▸ Data section:
◆ ◆ ◆

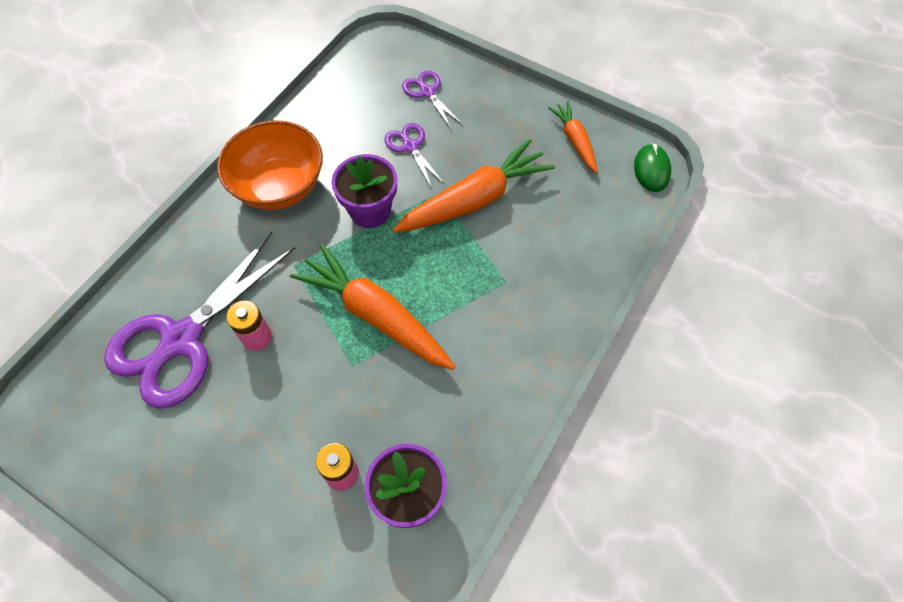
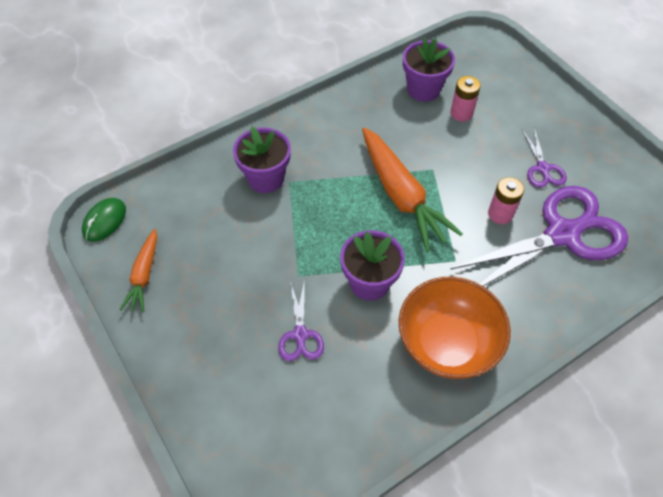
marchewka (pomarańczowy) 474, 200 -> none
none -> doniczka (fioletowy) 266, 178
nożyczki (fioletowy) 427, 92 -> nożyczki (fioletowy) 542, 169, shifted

◆ ◆ ◆

▸ Aim of the task: If the word "none" is on a line above, return that line.

▸ Answer box:
marchewka (pomarańczowy) 474, 200 -> none
none -> doniczka (fioletowy) 266, 178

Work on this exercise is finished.